**BRIEF:** At the line containing "(635, 204) = (450, 186): orange", start repeating the entries exactly, and continue through the last line.

Scene difference descriptions:
----

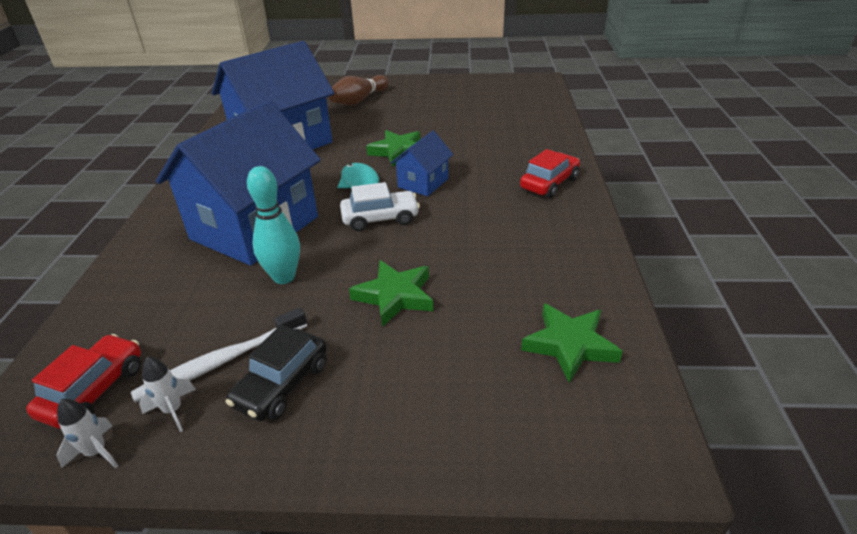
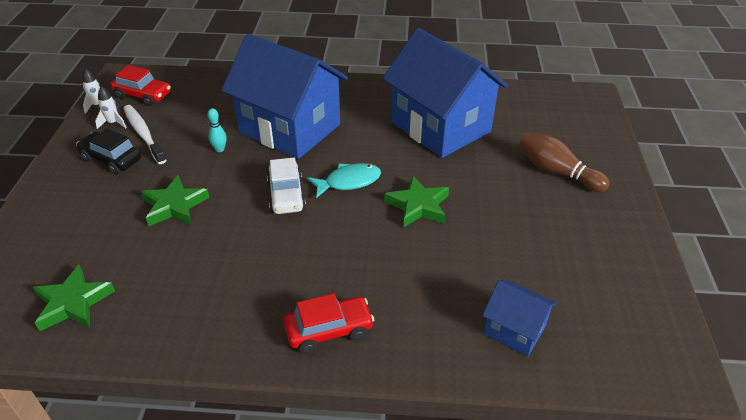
camera: 90 degrees right, 5 degrees up
(284, 277) = (220, 149): turquoise bowling pin -> turquoise bowling pin, size x0.53
(423, 183) = (346, 224): blue house -> blue house (514, 330)
(549, 183) = (329, 330): red car -> red car turned 60 degrees counterclockwise

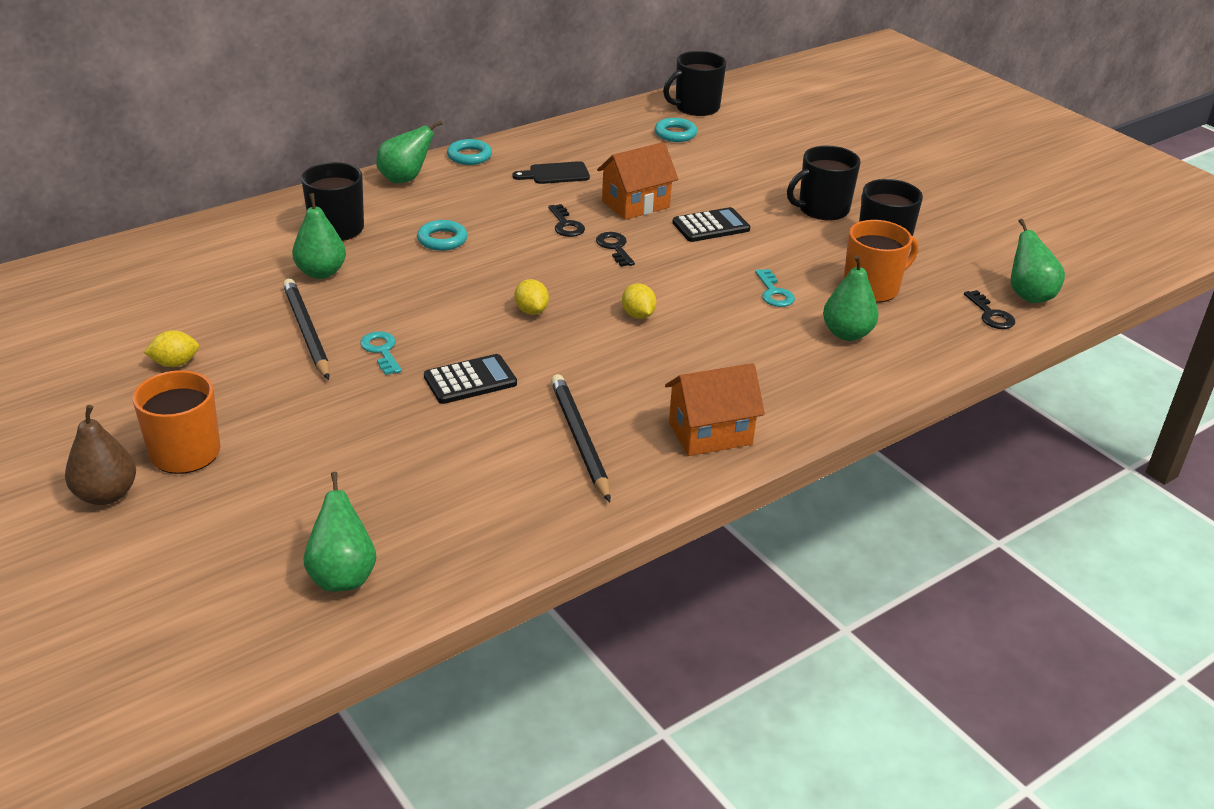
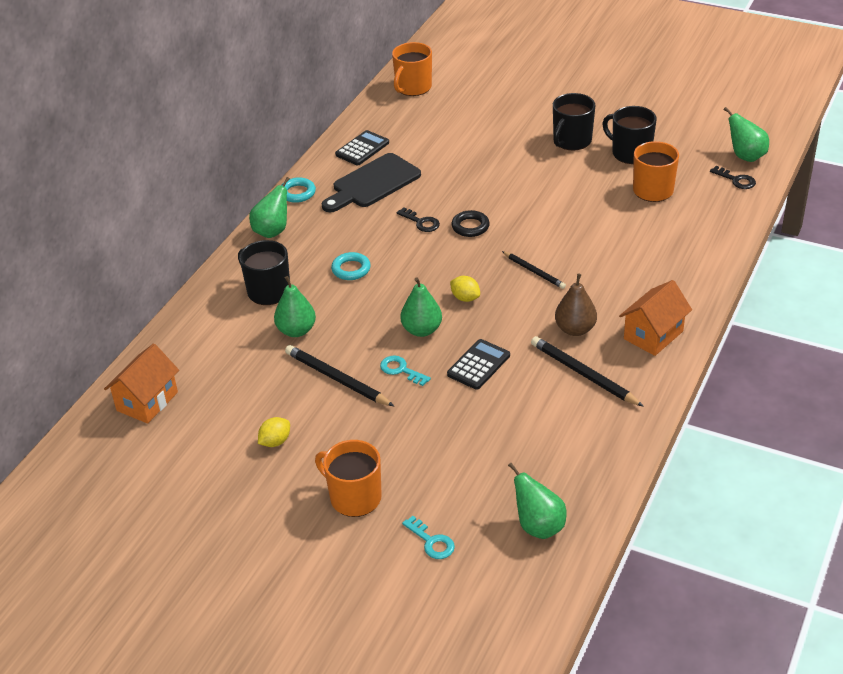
camera: 25 degrees left, 5 degrees up
(106, 495) = (338, 549): brown pear -> brown pear (575, 329)
(555, 174) = (372, 183): black cutting board -> black cutting board, size x1.80
(615, 247) = (470, 227): black key -> black ring
(635, 204) = (450, 186): orange house -> orange house (147, 401)
(638, 315) = (534, 271): yellow lemon -> black pencil
(675, 134) = (420, 116): turquoise ring -> none
(696, 107) = (413, 87): black mug -> orange mug
(711, 226) = (515, 184): black calculator -> black calculator (362, 149)
(774, 293) = (600, 219): turquoise key -> turquoise key (432, 542)
(847, 334) = (668, 230): green pear -> green pear (422, 330)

----

**WRITTEN SOLUTION:**
(635, 204) = (450, 186): orange house -> orange house (147, 401)
(638, 315) = (534, 271): yellow lemon -> black pencil
(675, 134) = (420, 116): turquoise ring -> none
(696, 107) = (413, 87): black mug -> orange mug
(711, 226) = (515, 184): black calculator -> black calculator (362, 149)
(774, 293) = (600, 219): turquoise key -> turquoise key (432, 542)
(847, 334) = (668, 230): green pear -> green pear (422, 330)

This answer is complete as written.